Return the lines of the data below, from the one containing "none -> lime plate G3:H3 level 1" through the very last, exactly and with both ends included; no pictures.

========================================

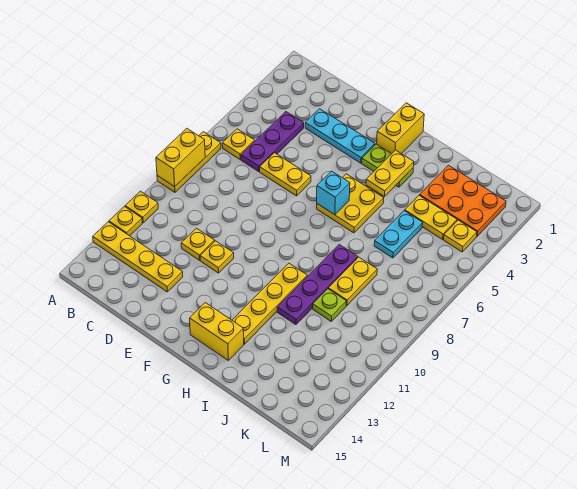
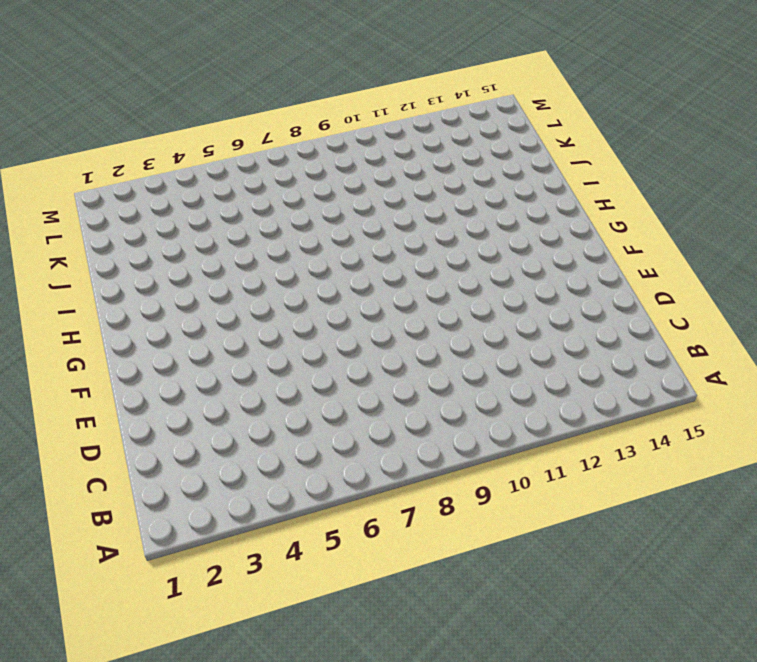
none -> yellow plate A7:A9 level 1
none -> yellow plate A11 level 1
none -> yellow plate A12 level 1

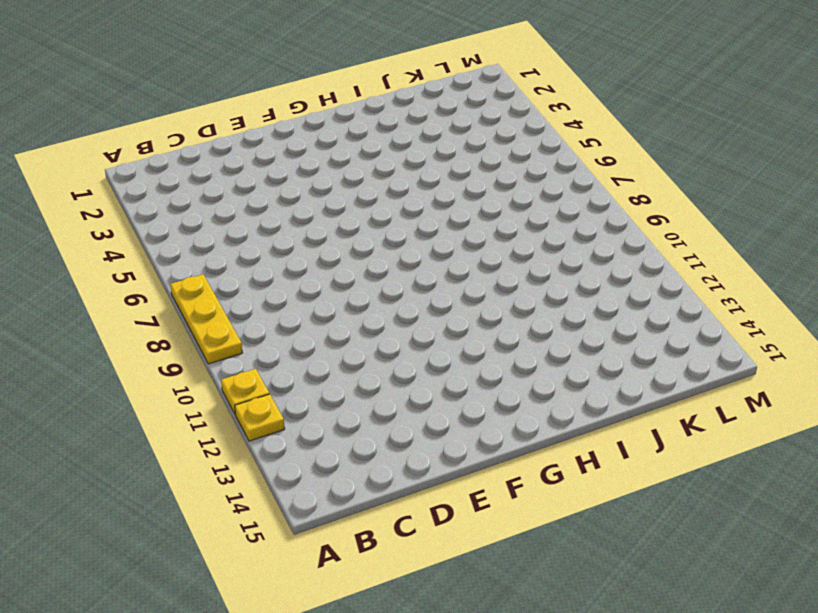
none -> yellow plate A13:D13 level 1
none -> yellow plate B6 level 1
none -> purple plate C4:C6 level 1

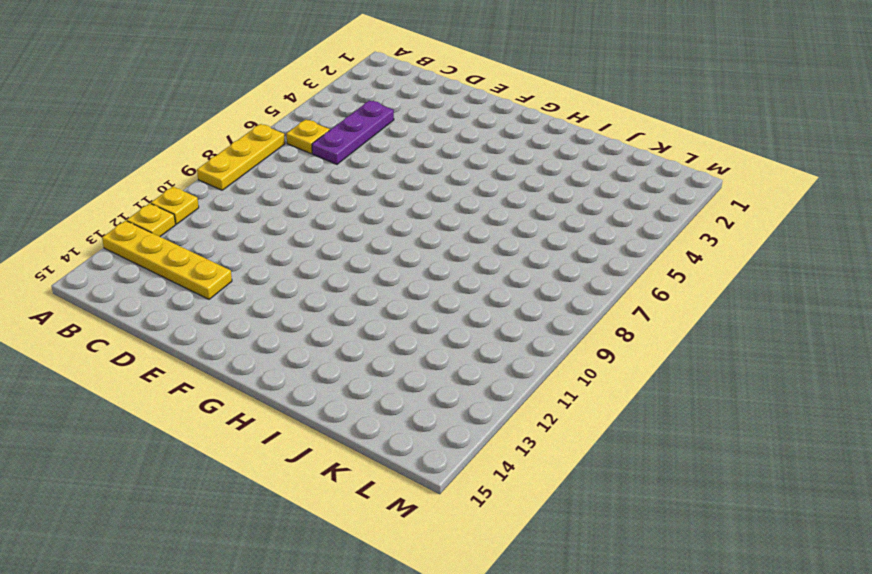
none -> cyan plate D3:F3 level 1
none -> yellow plate D6:E6 level 1
none -> yellow plate D11 level 1

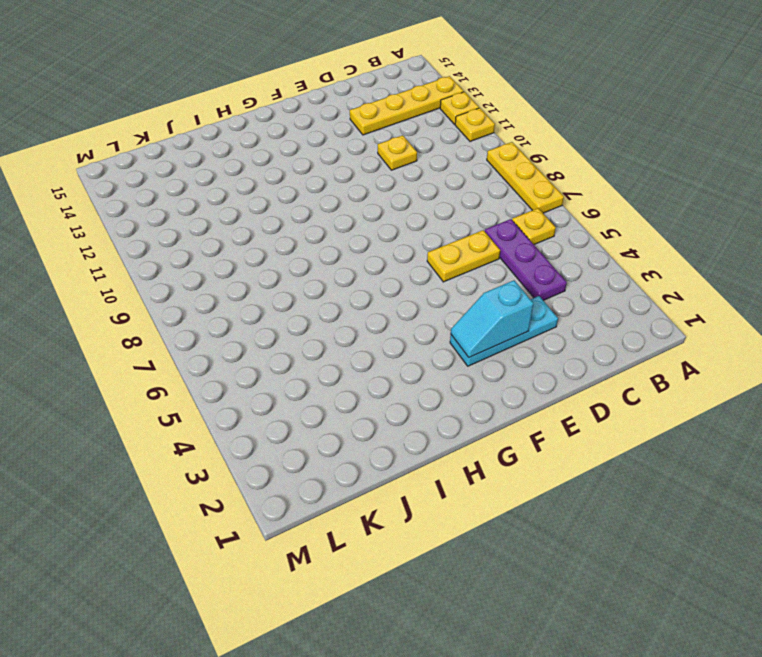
cyan slope E3:F3 level 2 top E -> none
none -> yellow plate E11 level 1
none -> yellow brick G1:G2 level 1
none -> lime plate G3:H3 level 1

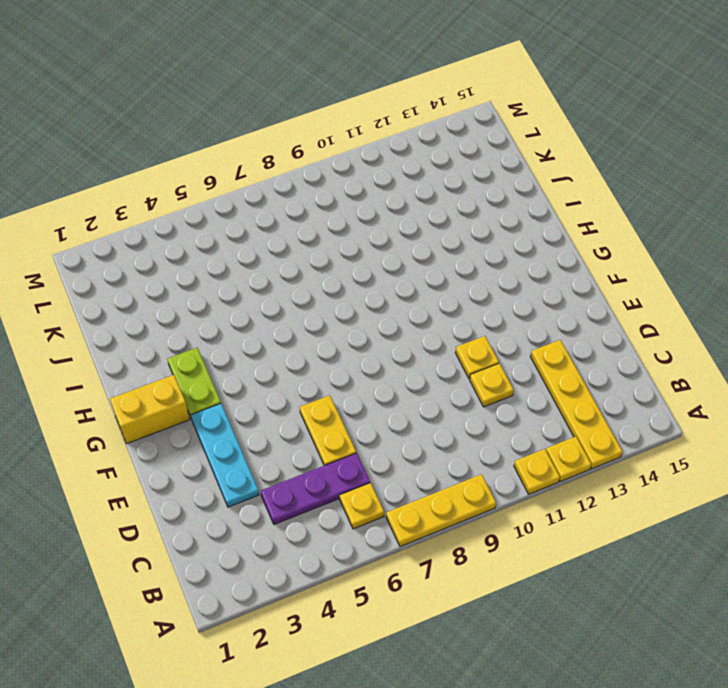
none -> yellow plate G5:H6 level 1
none -> yellow brick G14:H14 level 1
none -> yellow plate H10:H13 level 1

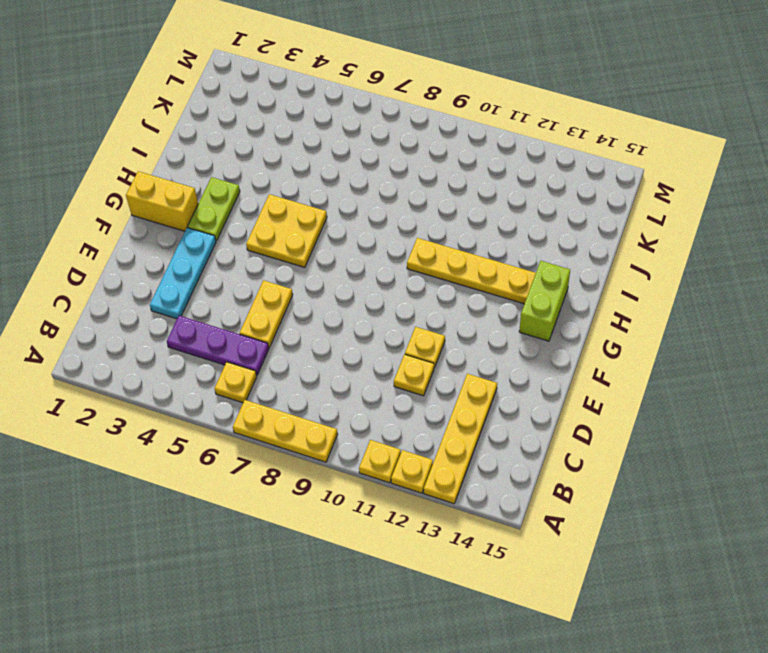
lime brick G14:H14 level 1 -> yellow brick G14:H14 level 1
none -> purple plate I8:I11 level 1
none -> orange plate J2:L3 level 1
none -> yellow plate J4:K4 level 1

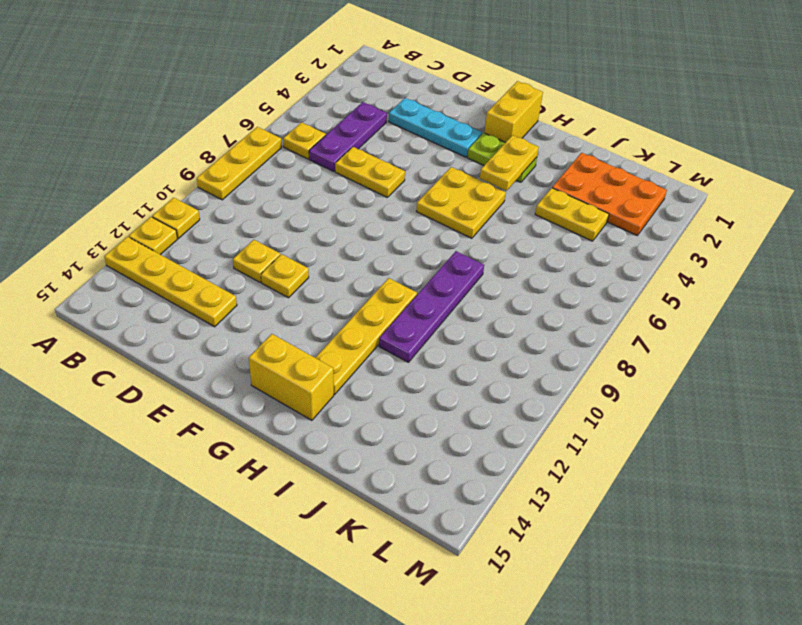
none -> cyan plate J5:J6 level 1
none -> yellow plate J8:J9 level 1
none -> lime plate J10 level 1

========================================

* Response area:
none -> lime plate G3:H3 level 1

none -> yellow plate G5:H6 level 1
none -> yellow brick G14:H14 level 1
none -> yellow plate H10:H13 level 1

lime brick G14:H14 level 1 -> yellow brick G14:H14 level 1
none -> purple plate I8:I11 level 1
none -> orange plate J2:L3 level 1
none -> yellow plate J4:K4 level 1

none -> cyan plate J5:J6 level 1
none -> yellow plate J8:J9 level 1
none -> lime plate J10 level 1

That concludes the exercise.